--- START ---
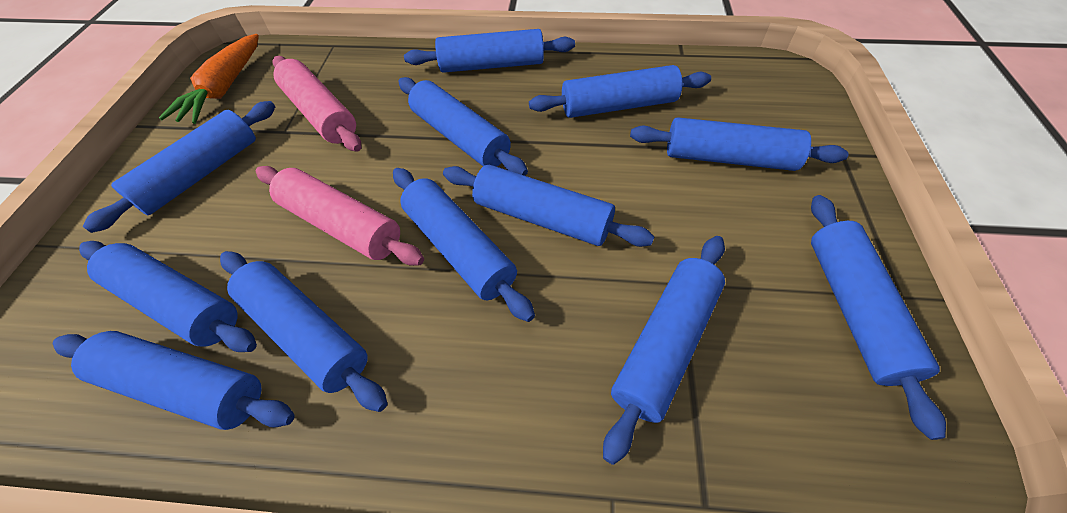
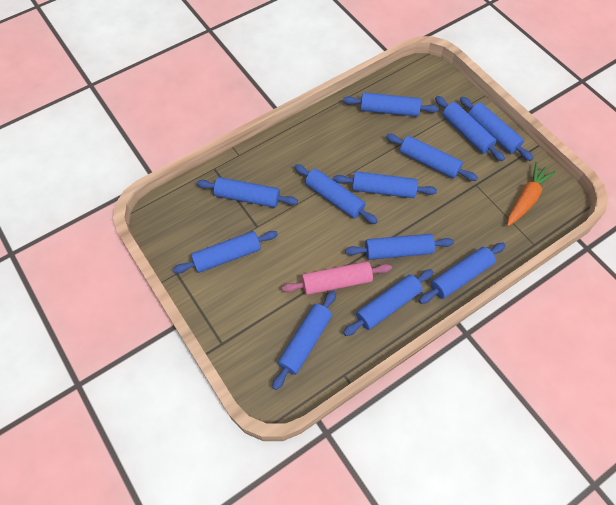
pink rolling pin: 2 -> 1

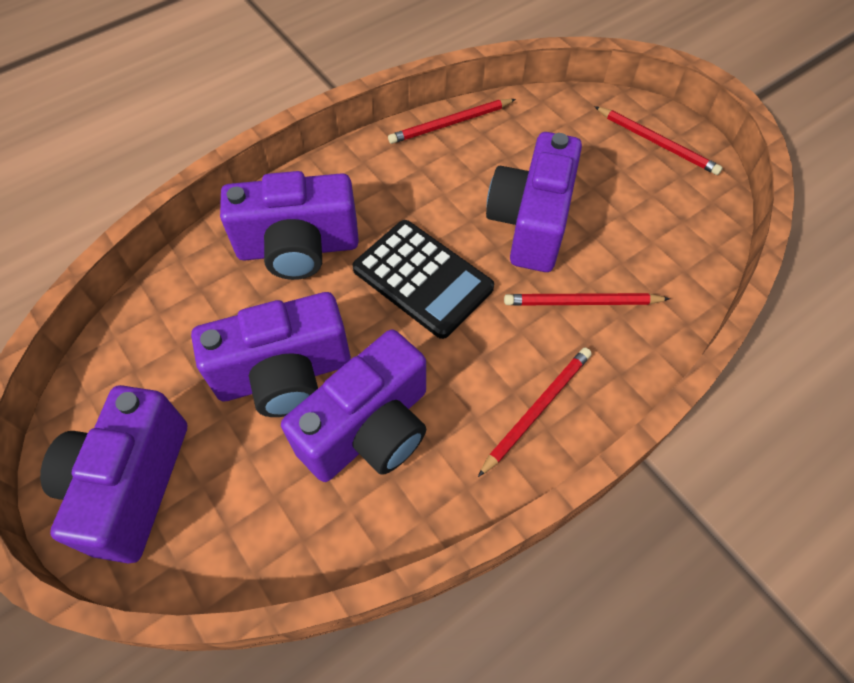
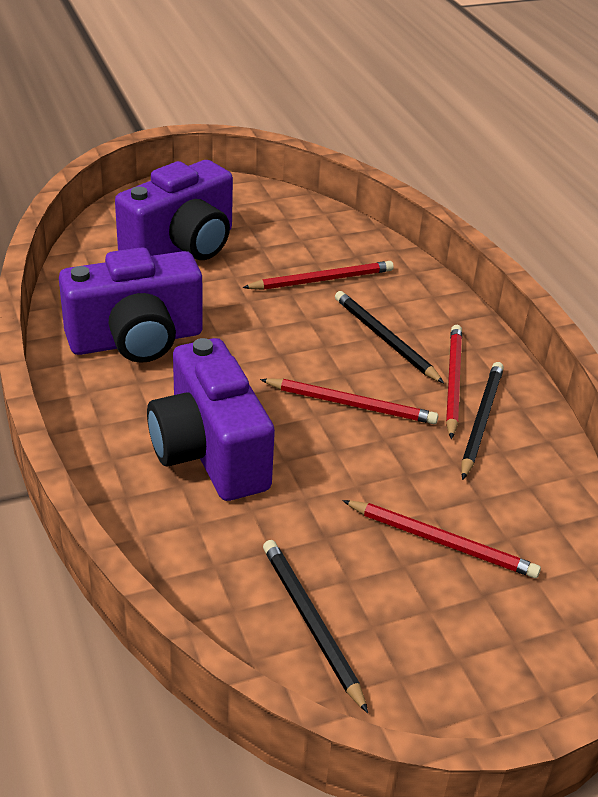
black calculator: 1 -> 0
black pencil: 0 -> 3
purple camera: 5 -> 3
--- END ---
§ Your objective
Repeat the material above word for word and skip every image in it.

§ Response to this exercise
pink rolling pin: 2 -> 1

black calculator: 1 -> 0
black pencil: 0 -> 3
purple camera: 5 -> 3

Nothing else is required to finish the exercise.